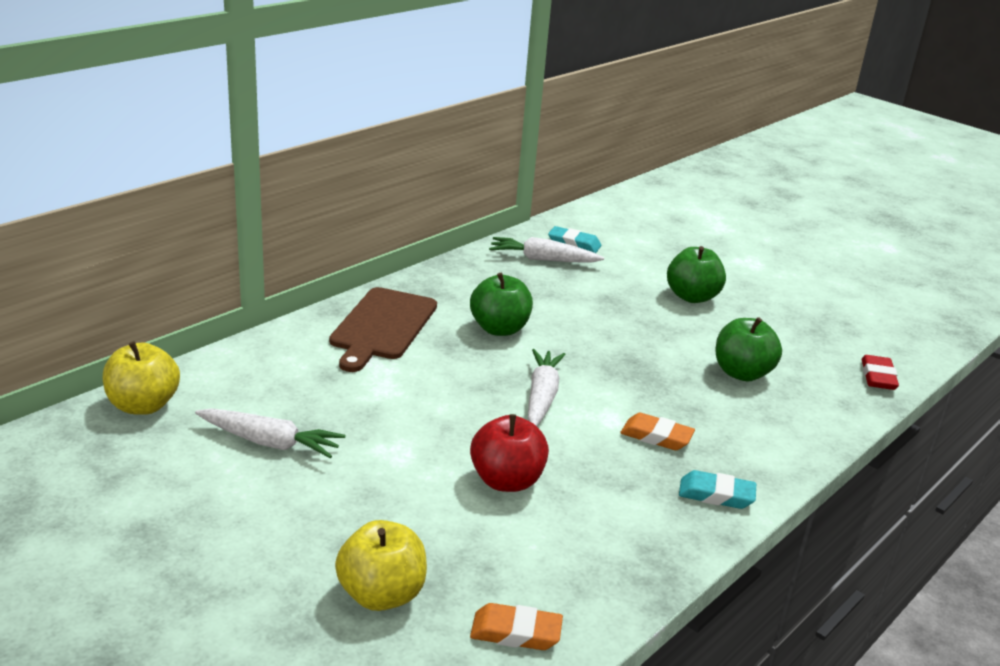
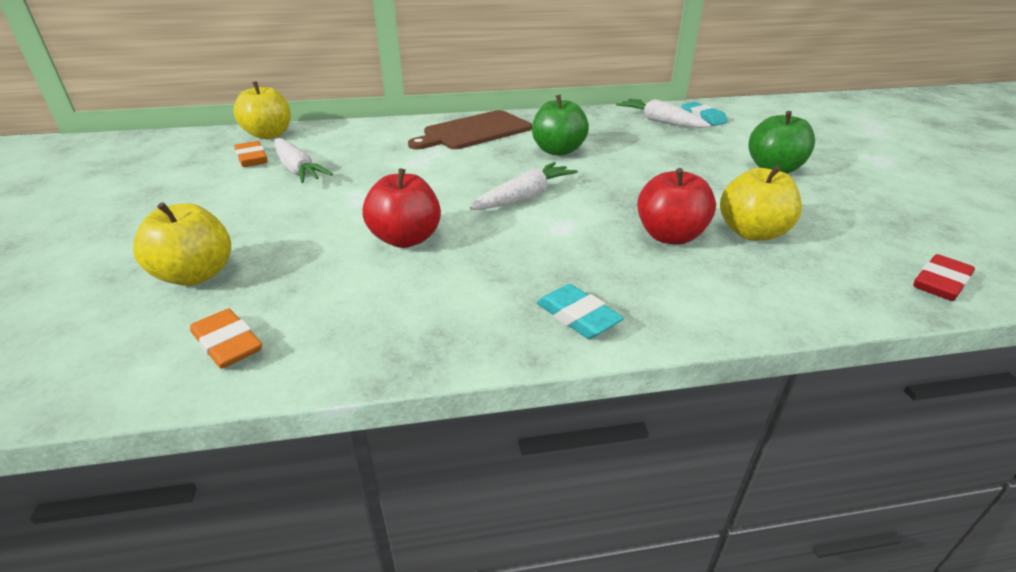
camera: 40 degrees right, 5 degrees up
(656, 436) = (585, 252): orange eraser -> orange eraser (252, 158)
(694, 398) = (670, 236): none -> red apple
(742, 373) = (752, 233): green apple -> yellow apple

## Aim of the exercise
Set the listing down in full and exactly. Pictures within it should not appear in the copy.

## Your solution
camera: 40 degrees right, 5 degrees up
(656, 436) = (585, 252): orange eraser -> orange eraser (252, 158)
(694, 398) = (670, 236): none -> red apple
(742, 373) = (752, 233): green apple -> yellow apple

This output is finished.